Below are lines of data; count those that contain "cupcake" and give the total alone.

- Input for this task -
⁂
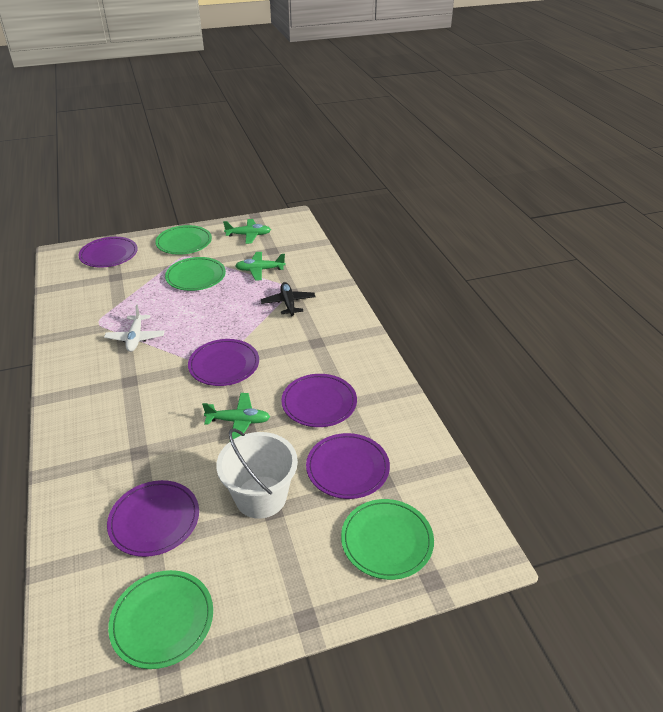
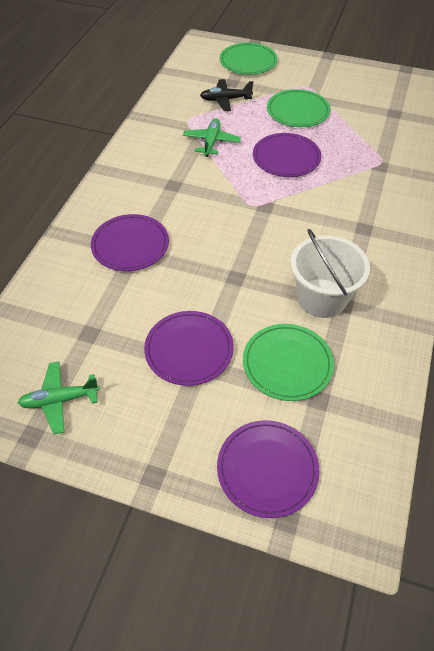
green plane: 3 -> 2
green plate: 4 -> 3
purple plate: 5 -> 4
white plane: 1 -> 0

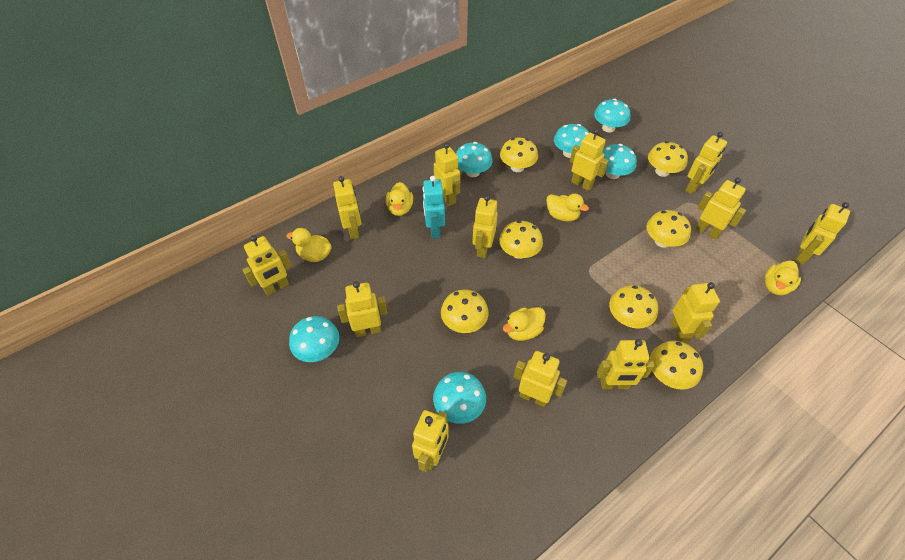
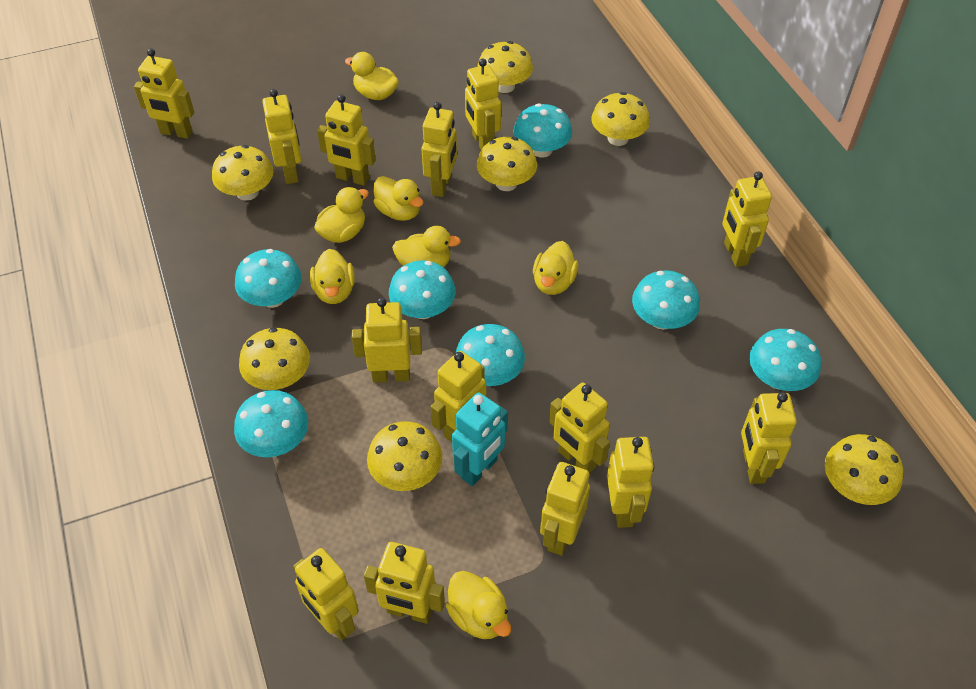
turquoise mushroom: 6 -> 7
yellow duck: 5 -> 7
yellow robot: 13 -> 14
⁂
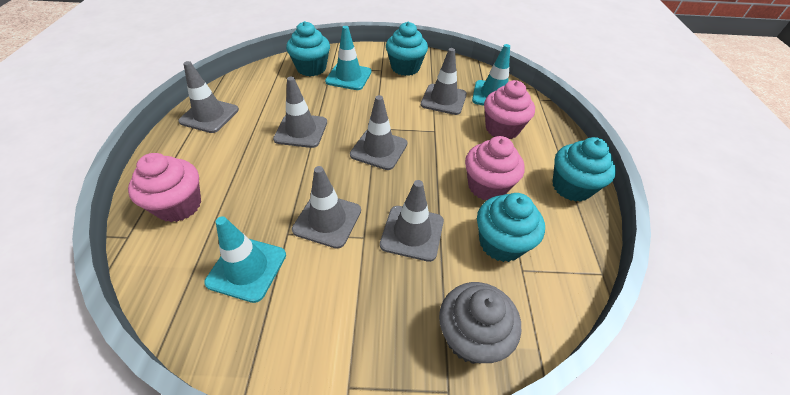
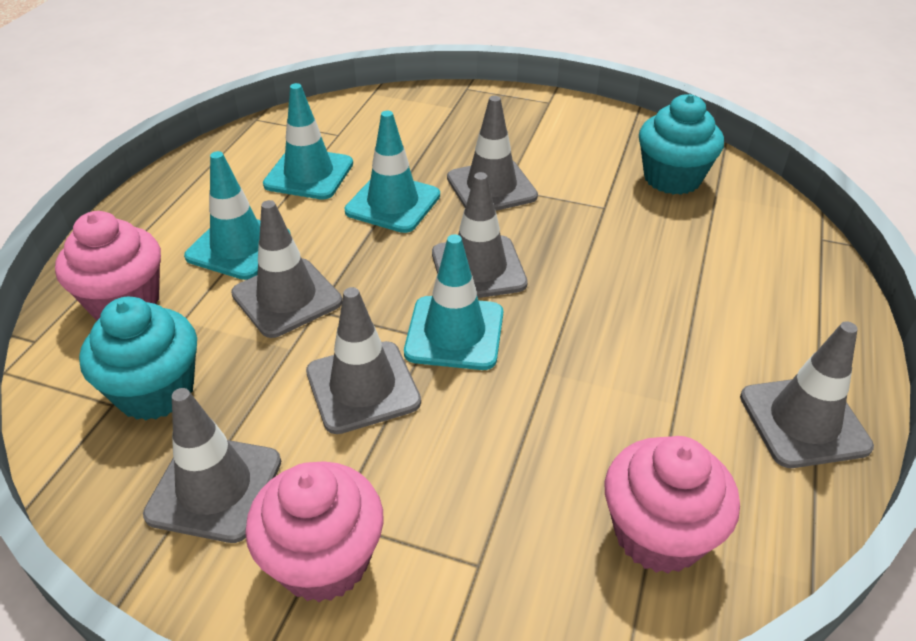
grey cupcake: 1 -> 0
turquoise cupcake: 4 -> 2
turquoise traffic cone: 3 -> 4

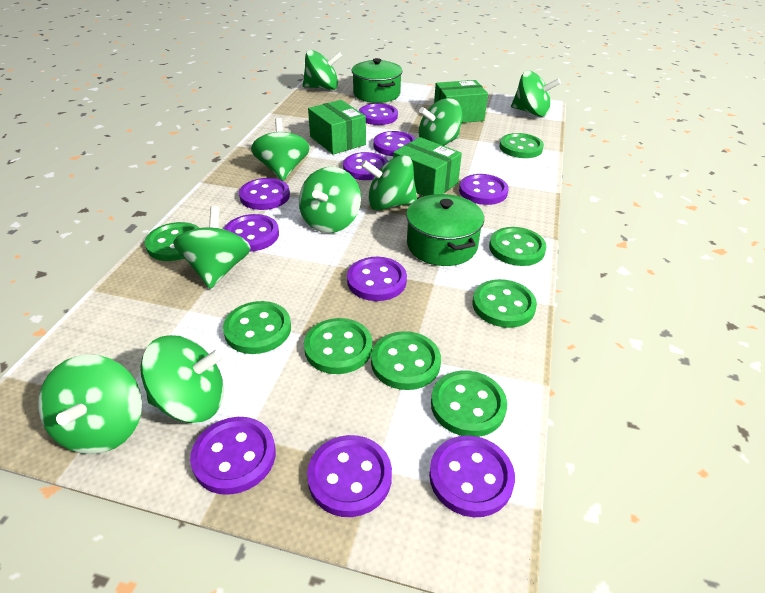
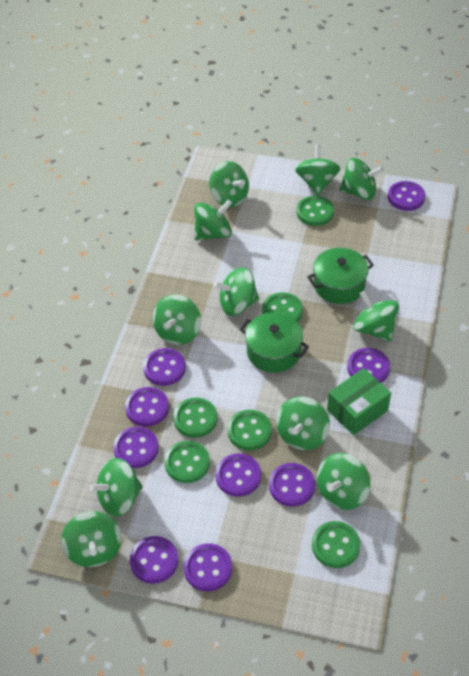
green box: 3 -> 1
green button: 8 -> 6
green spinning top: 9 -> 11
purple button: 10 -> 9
⁂
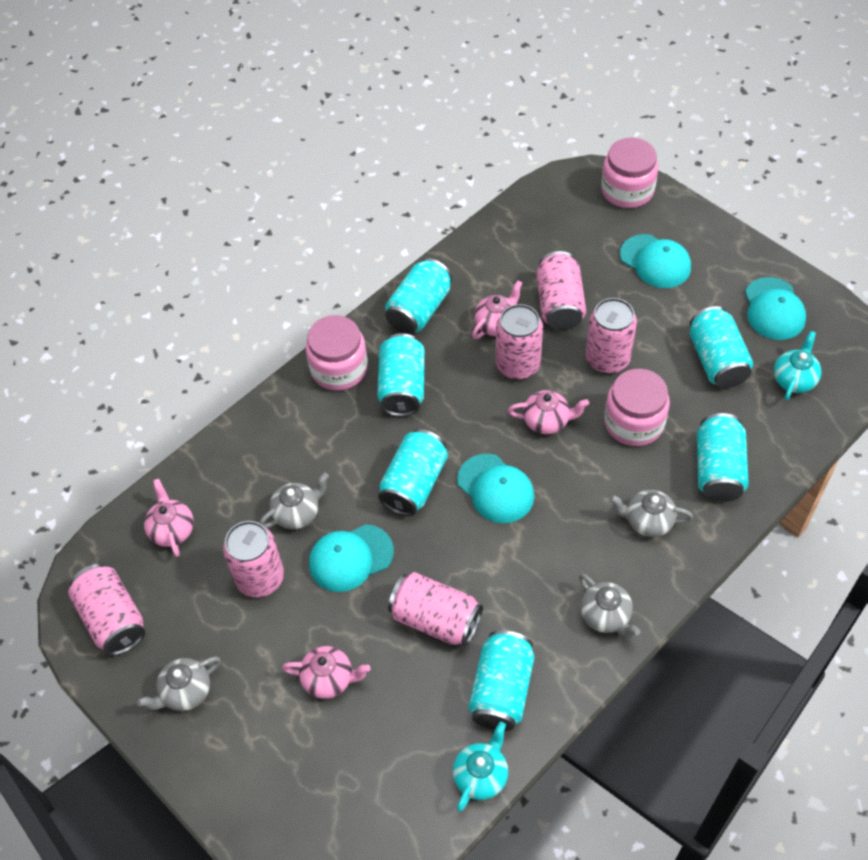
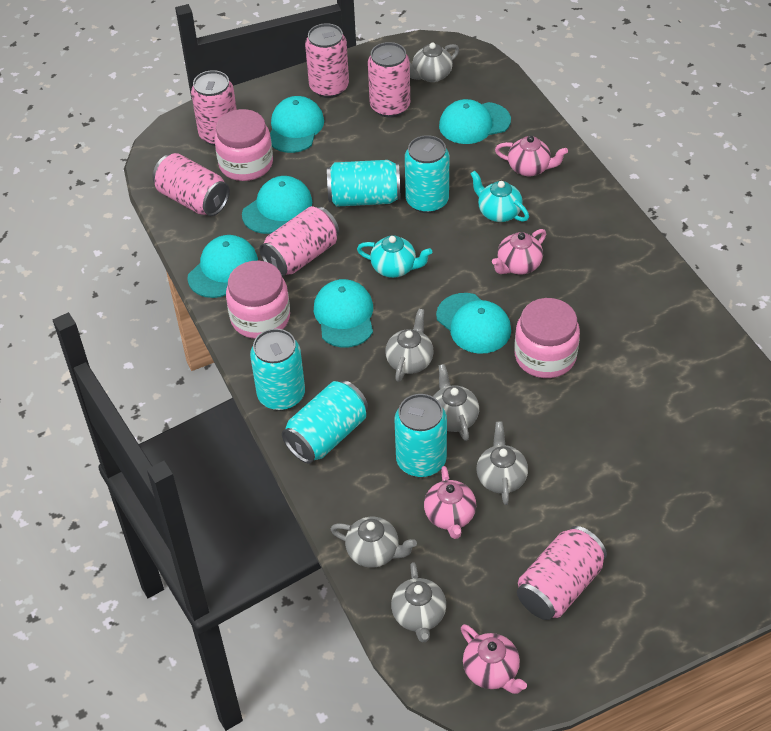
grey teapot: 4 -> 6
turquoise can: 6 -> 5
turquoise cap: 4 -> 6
⁂
- Problem solution -
2